What the task asks
Using the data that follows, return exactly the lines from the one that contains "(642, 232) = (165, 335): brown" through the one that contains "(725, 258) = (81, 348): orange", ends included.

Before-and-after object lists
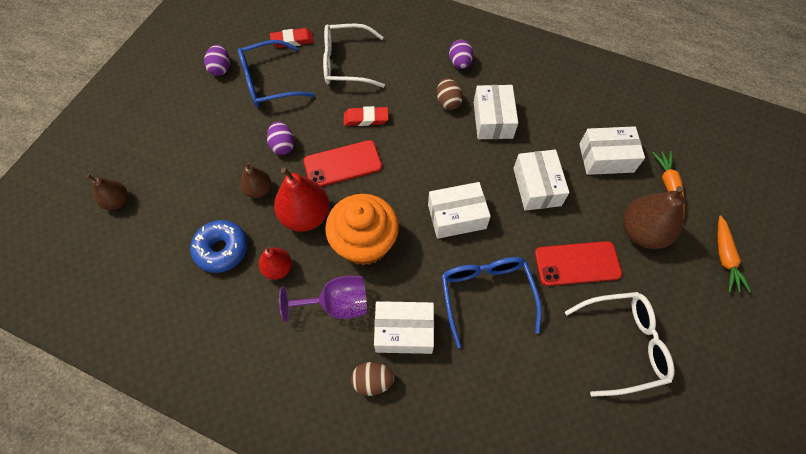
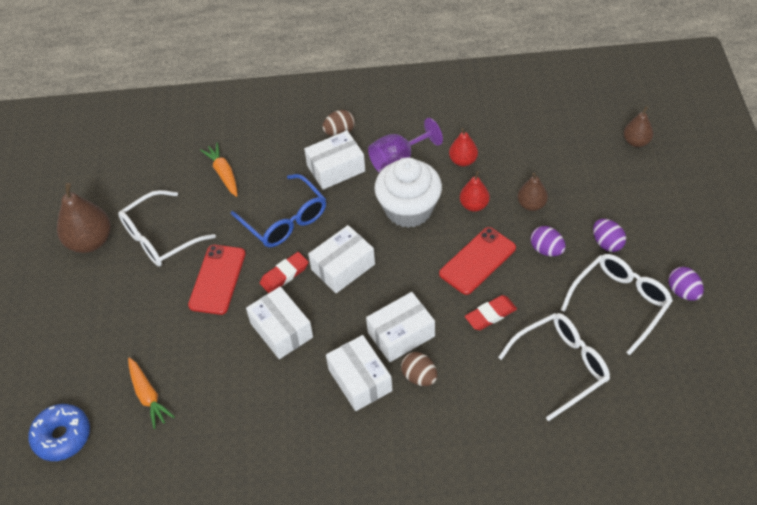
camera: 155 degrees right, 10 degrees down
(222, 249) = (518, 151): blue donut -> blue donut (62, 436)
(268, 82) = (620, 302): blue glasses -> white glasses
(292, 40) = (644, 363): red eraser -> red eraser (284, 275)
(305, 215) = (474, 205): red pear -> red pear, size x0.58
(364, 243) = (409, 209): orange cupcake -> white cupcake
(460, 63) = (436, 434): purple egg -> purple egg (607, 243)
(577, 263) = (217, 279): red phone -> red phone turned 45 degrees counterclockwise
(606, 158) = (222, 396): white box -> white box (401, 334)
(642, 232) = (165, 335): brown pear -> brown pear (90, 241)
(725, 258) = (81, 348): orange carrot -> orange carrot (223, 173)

---

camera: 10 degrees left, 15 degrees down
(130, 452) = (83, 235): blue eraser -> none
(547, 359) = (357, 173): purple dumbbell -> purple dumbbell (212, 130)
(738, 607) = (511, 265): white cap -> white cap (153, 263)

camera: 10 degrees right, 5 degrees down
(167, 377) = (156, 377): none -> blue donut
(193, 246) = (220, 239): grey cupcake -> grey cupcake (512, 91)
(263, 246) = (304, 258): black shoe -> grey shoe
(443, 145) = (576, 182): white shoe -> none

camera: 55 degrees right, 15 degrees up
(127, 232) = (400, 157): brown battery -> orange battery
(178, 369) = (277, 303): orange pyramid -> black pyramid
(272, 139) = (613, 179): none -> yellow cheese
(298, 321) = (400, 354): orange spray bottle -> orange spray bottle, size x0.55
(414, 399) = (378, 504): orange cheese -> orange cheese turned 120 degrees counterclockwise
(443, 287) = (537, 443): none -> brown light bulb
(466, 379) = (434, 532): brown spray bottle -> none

Response box
(642, 232) = (165, 335): brown pear -> brown pear (90, 241)
(725, 258) = (81, 348): orange carrot -> orange carrot (223, 173)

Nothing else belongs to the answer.